DATA:
━━━━━━━━━━━━━━━━
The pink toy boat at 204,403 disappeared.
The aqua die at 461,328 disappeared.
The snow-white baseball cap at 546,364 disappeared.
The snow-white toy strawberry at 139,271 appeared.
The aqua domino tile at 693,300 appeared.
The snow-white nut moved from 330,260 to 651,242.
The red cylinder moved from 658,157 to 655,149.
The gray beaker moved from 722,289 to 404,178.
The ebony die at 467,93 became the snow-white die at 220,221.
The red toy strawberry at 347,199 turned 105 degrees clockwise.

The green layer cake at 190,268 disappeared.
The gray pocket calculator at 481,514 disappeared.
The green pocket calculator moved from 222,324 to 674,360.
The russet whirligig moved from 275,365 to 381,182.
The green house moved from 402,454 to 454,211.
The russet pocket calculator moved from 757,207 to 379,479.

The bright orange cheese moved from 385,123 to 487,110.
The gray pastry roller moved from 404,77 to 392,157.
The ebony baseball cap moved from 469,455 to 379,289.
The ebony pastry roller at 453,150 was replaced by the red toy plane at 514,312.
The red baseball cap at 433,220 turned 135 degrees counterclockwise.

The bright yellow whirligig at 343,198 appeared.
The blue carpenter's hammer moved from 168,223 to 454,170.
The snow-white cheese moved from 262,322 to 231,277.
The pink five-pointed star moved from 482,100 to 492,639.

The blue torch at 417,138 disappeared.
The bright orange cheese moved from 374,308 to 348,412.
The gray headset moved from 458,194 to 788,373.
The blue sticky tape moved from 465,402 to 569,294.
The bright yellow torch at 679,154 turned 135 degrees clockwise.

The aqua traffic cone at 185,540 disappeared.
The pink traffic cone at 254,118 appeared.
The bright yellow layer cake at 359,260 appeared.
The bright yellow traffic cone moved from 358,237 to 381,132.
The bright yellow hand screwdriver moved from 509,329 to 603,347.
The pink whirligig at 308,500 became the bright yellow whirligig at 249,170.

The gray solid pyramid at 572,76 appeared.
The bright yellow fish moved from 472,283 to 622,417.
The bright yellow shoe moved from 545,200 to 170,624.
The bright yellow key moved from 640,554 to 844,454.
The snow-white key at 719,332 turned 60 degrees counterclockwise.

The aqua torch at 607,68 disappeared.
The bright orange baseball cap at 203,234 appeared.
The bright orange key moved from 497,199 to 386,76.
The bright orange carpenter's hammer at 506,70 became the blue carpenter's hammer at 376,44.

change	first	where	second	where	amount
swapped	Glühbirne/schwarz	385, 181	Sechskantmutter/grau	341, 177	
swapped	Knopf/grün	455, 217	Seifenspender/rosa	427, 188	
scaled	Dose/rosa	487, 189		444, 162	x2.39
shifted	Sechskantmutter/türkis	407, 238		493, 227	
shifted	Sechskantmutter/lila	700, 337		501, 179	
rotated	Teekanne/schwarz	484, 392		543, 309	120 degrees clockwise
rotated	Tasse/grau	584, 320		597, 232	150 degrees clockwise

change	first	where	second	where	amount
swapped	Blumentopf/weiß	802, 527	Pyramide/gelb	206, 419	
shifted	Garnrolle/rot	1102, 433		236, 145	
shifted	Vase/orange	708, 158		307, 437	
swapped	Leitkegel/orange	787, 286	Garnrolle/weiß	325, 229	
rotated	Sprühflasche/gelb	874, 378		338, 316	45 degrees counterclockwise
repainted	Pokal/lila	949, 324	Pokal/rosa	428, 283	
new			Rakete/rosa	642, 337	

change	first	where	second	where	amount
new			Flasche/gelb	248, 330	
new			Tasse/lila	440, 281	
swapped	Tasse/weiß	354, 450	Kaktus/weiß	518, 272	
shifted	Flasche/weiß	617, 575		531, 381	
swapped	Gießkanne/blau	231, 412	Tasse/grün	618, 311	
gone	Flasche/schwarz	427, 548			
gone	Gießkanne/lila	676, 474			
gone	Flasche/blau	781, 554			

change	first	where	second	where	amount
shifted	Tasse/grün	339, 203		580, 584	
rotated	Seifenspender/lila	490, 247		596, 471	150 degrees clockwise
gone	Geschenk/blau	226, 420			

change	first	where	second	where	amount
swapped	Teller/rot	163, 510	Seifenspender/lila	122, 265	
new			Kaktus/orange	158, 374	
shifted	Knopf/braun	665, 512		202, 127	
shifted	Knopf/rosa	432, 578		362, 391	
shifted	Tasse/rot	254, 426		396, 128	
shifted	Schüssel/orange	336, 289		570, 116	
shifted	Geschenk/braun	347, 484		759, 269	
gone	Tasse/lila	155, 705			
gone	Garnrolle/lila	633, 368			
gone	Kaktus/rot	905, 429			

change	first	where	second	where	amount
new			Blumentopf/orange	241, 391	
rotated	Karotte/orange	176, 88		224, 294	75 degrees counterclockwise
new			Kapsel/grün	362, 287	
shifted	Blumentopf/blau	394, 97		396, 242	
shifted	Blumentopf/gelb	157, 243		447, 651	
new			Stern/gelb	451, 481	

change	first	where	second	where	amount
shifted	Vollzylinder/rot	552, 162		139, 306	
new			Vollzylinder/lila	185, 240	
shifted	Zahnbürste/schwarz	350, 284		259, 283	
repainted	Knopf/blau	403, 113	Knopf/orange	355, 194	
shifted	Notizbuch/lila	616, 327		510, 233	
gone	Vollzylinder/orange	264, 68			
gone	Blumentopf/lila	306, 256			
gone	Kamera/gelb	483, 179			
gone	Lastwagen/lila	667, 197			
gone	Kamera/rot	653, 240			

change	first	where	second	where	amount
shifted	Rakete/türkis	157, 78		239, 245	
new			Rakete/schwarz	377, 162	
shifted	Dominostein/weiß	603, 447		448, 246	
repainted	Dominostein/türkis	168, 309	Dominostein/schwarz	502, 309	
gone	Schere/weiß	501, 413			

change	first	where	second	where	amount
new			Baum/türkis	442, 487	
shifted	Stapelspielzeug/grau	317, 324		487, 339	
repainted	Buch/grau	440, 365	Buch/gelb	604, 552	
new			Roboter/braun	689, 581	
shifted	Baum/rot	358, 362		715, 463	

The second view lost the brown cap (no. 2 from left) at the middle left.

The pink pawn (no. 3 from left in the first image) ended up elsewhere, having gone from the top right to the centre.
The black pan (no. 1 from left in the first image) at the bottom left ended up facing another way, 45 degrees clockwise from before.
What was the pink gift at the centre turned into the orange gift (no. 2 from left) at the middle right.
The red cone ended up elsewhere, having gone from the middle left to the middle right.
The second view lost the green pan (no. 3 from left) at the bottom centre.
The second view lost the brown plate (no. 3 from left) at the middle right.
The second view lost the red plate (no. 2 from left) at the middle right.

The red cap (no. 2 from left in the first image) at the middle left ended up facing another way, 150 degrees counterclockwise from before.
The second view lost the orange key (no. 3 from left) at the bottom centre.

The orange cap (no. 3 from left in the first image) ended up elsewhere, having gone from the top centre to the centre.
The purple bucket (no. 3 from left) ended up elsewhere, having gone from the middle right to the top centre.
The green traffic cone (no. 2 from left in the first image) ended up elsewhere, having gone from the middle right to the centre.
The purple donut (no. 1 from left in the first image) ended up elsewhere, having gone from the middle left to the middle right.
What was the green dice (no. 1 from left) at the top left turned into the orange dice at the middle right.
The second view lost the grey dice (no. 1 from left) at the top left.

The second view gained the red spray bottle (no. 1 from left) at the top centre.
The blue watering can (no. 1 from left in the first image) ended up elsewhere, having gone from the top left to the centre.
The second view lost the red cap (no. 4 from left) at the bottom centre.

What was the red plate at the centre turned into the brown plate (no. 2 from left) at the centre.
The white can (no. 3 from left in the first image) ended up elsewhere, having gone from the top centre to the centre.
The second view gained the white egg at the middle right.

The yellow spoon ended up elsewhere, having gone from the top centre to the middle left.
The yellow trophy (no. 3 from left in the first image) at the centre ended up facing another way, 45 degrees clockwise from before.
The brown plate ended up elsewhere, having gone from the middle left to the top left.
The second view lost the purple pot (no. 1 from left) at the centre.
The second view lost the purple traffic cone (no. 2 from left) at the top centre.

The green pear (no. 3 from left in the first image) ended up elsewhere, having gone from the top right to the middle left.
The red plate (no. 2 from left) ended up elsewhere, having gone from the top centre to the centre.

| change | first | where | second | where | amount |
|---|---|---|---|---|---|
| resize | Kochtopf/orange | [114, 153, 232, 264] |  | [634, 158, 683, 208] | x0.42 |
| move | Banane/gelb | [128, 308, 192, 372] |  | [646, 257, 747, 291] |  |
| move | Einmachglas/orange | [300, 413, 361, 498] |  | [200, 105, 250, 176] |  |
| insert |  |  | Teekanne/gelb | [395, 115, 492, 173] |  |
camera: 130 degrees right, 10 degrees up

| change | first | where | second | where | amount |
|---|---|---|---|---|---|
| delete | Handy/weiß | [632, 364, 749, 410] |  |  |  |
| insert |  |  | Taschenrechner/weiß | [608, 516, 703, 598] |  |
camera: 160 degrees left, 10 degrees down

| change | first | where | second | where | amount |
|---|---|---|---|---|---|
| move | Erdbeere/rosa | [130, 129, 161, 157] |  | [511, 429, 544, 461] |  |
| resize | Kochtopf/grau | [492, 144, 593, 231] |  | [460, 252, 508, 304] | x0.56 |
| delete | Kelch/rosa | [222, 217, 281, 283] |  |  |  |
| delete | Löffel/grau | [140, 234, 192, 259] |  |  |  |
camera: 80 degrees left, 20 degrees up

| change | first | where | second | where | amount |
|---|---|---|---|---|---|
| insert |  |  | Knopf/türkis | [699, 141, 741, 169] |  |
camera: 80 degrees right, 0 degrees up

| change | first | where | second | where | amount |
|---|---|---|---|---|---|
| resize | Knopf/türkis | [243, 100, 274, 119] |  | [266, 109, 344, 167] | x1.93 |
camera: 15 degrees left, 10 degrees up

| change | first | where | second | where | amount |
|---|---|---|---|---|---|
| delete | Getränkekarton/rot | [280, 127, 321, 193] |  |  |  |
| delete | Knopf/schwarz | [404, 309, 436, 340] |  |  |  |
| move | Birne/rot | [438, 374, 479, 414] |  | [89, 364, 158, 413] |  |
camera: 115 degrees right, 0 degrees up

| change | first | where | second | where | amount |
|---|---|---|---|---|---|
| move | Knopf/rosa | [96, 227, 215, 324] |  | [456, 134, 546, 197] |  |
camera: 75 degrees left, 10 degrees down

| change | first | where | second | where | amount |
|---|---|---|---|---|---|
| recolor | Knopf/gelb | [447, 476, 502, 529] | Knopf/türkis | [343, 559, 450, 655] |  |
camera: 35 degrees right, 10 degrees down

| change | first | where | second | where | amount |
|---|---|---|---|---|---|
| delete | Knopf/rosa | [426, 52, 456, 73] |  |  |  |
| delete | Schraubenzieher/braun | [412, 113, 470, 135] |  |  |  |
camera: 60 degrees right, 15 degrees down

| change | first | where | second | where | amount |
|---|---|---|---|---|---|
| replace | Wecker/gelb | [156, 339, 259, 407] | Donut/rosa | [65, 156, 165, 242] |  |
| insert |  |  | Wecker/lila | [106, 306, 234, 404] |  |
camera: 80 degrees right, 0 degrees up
━━━━━━━━━━━━━━━━
TASK INSTRUCTIONS: Which lines in the listing have the string "Teekanne"? Pick them out and copy them.

ANSWER FOR THE TASK:
rotated	Teekanne/schwarz	484, 392		543, 309	120 degrees clockwise
| insert |  |  | Teekanne/gelb | [395, 115, 492, 173] |  |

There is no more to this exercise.